Exercise goal: Below, locate the line that contains "(424, 129) = (342, 200): none -> red clock". Repeat exactly from that line to the line that contains "(651, 435) = (398, 438): none", inclusive, leaving out the pictures.

[Dataset items]
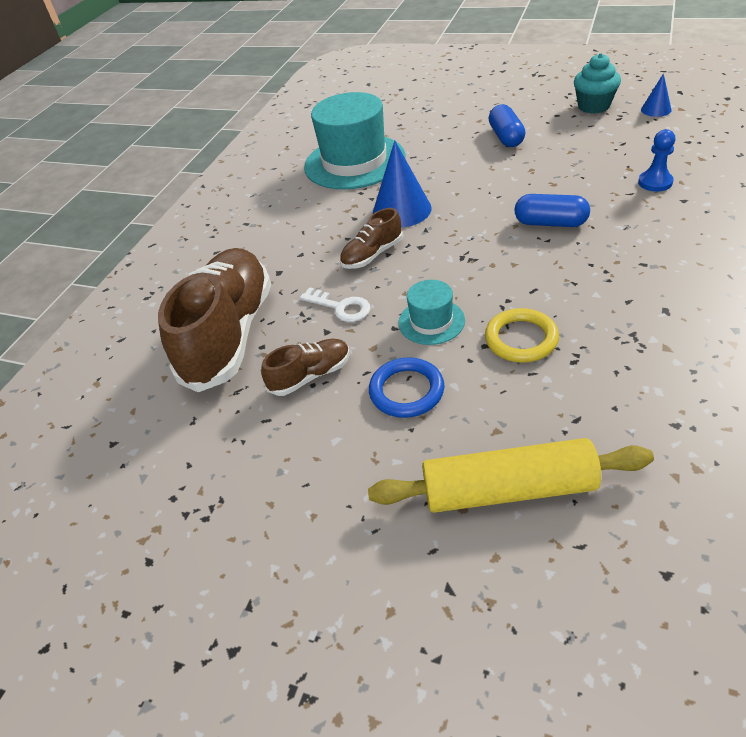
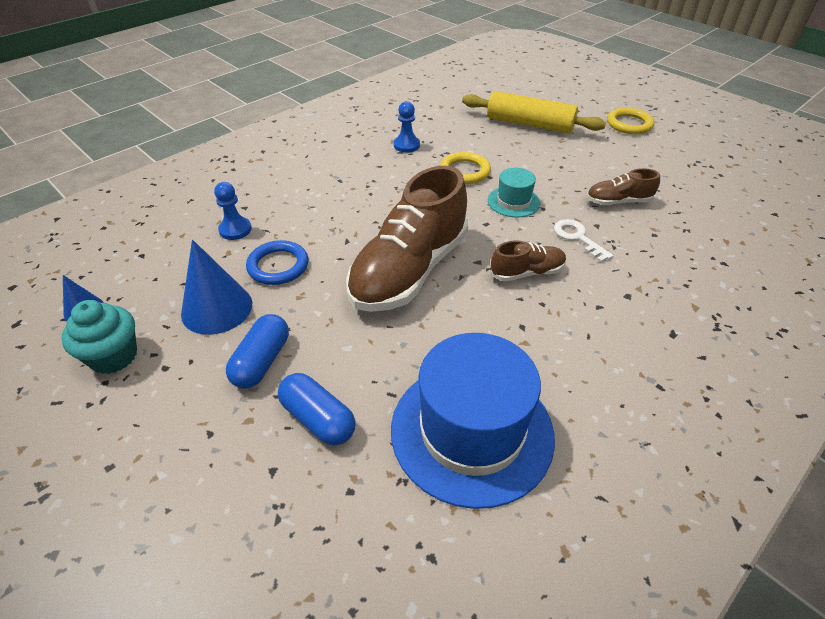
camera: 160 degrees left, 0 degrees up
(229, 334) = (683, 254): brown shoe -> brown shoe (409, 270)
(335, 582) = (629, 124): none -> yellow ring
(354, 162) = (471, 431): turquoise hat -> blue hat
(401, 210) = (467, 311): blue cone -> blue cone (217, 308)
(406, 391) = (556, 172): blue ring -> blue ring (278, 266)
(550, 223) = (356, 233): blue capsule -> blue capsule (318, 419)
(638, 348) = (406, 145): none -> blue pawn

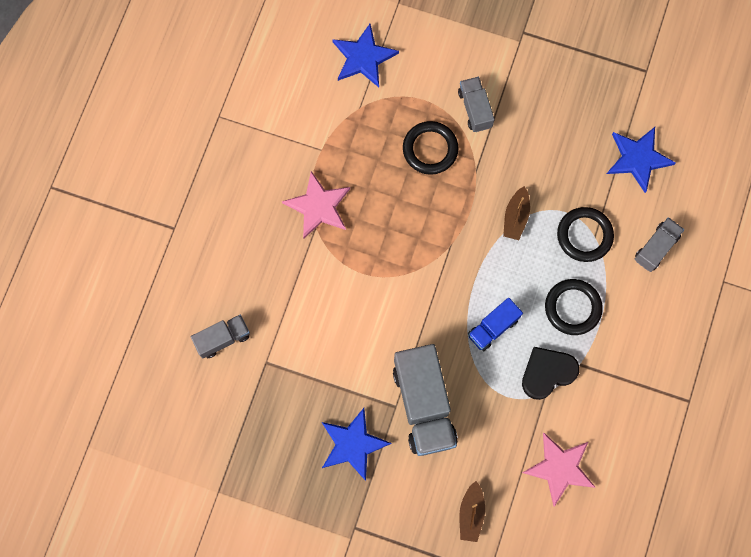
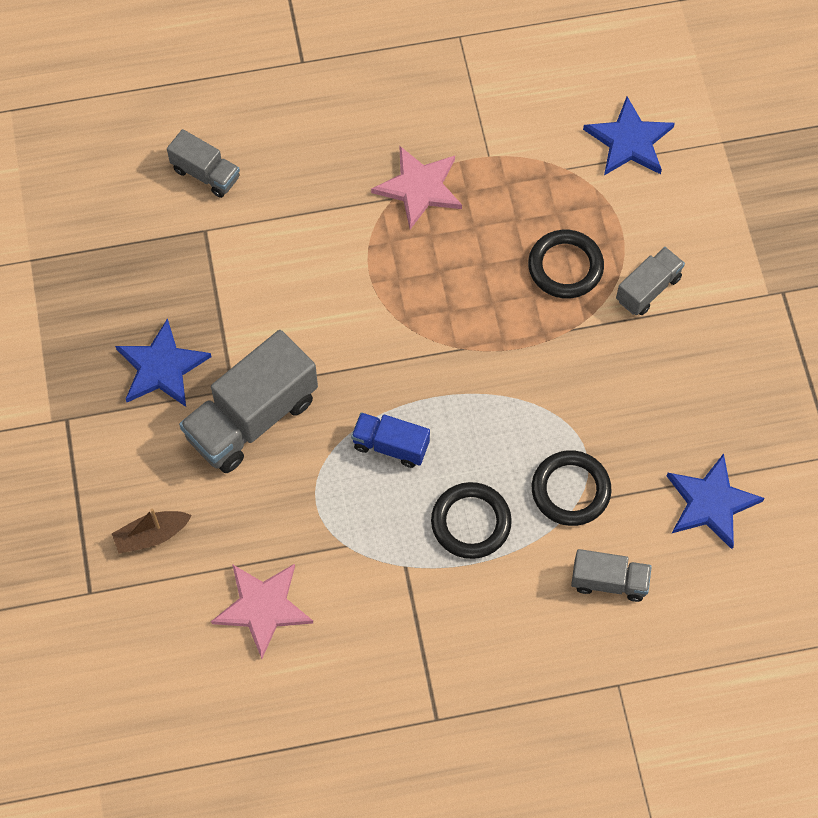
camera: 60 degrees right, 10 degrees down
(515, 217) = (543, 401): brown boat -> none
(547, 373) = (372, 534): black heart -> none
---
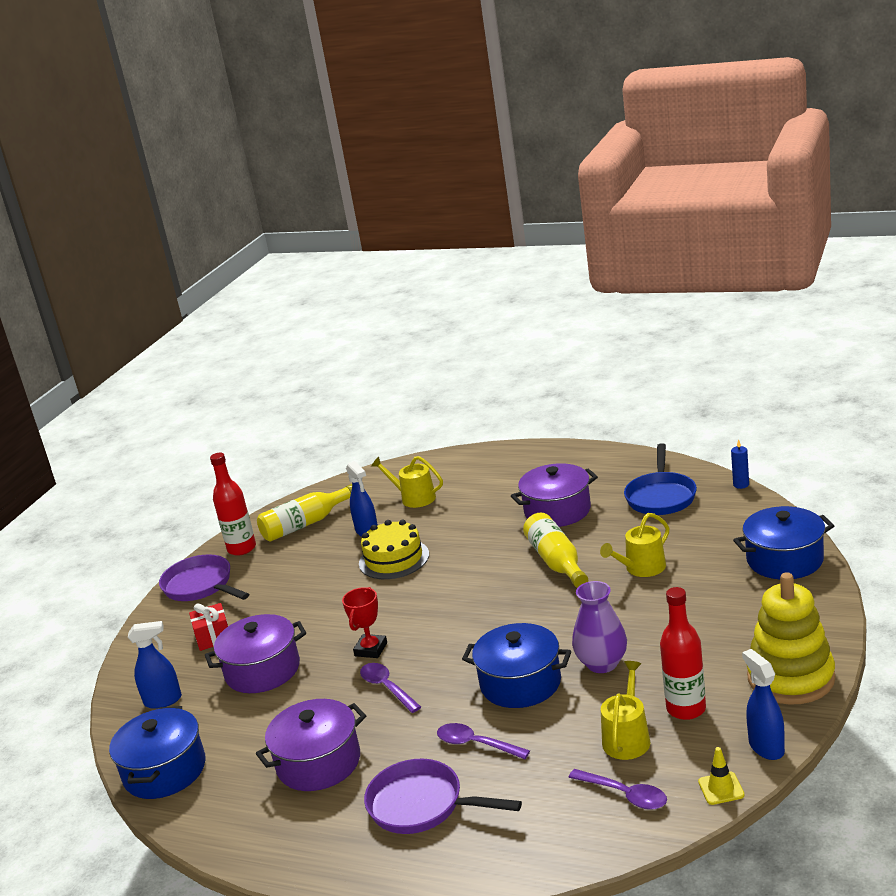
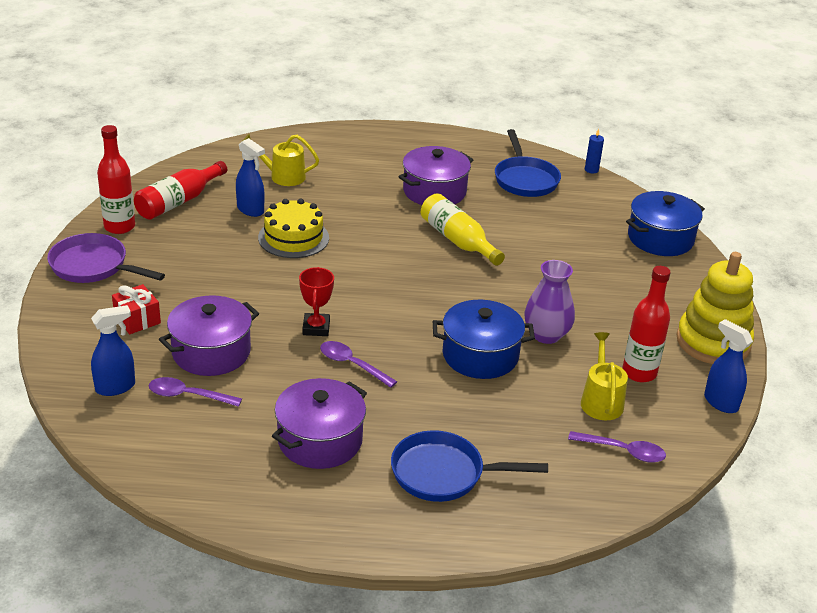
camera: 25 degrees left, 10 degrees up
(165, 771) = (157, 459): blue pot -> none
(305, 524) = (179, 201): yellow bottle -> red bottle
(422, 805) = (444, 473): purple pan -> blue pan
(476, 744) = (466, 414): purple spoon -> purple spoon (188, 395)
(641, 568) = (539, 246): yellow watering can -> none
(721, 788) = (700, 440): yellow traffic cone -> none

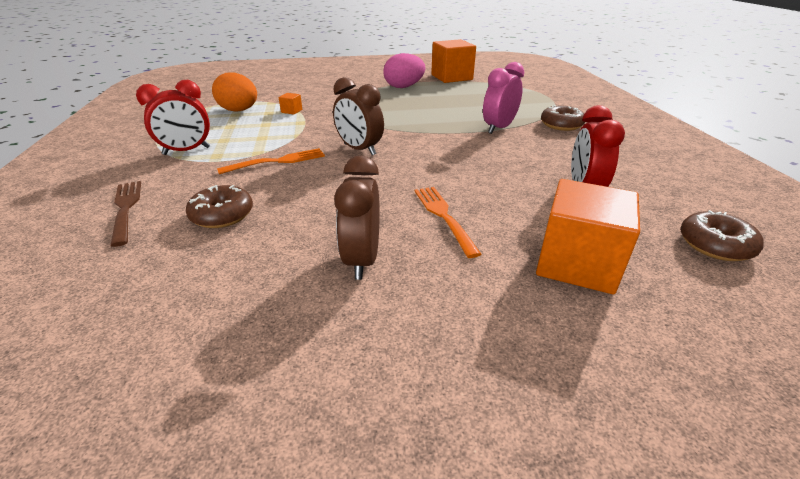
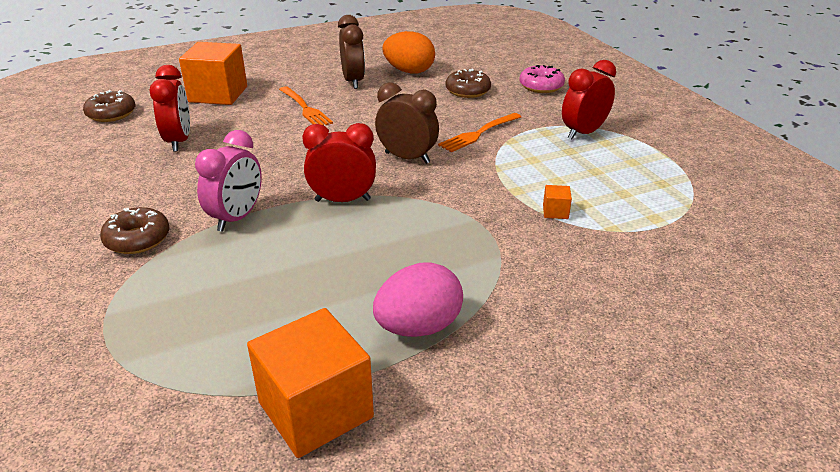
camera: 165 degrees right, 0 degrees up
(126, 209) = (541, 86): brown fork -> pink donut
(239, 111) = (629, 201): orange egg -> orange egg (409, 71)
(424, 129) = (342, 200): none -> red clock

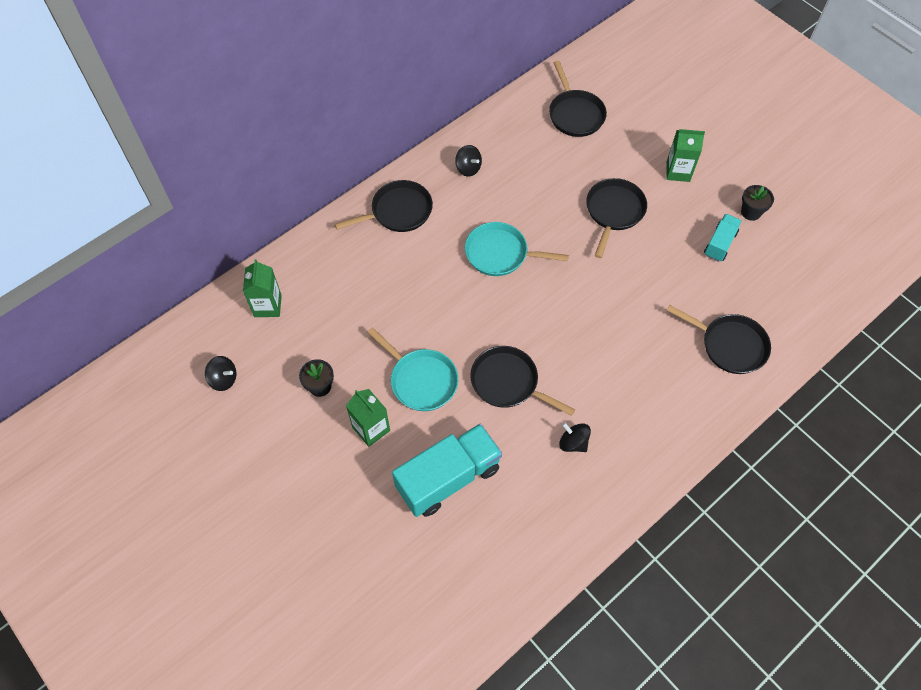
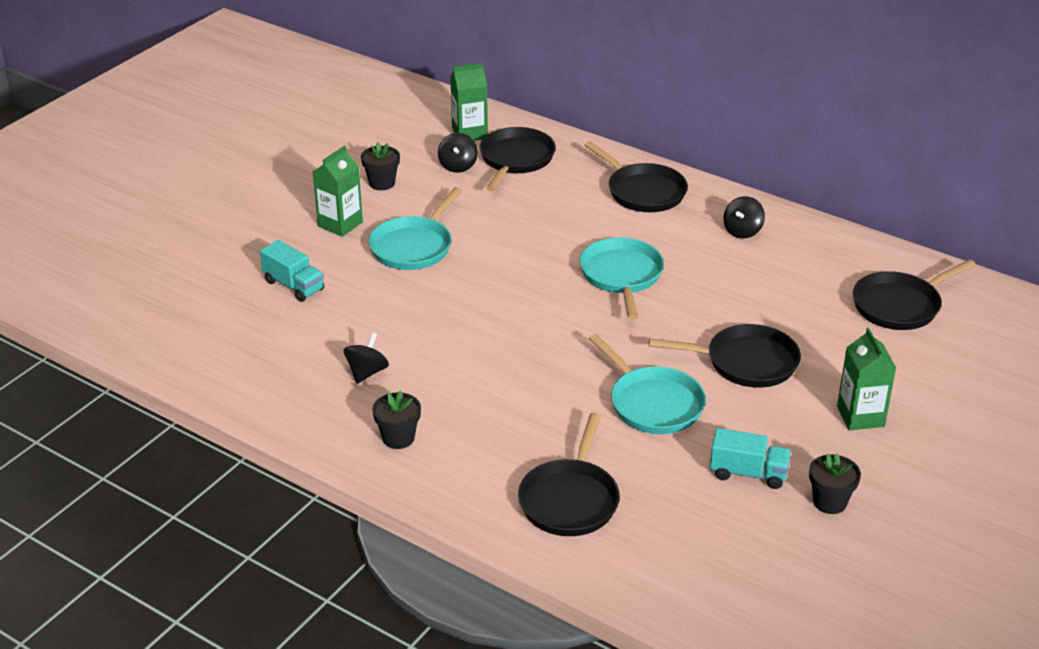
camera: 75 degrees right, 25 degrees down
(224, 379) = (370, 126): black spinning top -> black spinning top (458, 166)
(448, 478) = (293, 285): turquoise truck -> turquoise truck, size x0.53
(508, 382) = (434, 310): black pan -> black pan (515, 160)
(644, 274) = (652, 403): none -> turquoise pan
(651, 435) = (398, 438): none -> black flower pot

Task answer:
(424, 129) = (342, 200): none -> red clock

camera: 75 degrees right, 25 degrees down
(224, 379) = (370, 126): black spinning top -> black spinning top (458, 166)
(448, 478) = (293, 285): turquoise truck -> turquoise truck, size x0.53
(508, 382) = (434, 310): black pan -> black pan (515, 160)
(644, 274) = (652, 403): none -> turquoise pan
(651, 435) = (398, 438): none -> black flower pot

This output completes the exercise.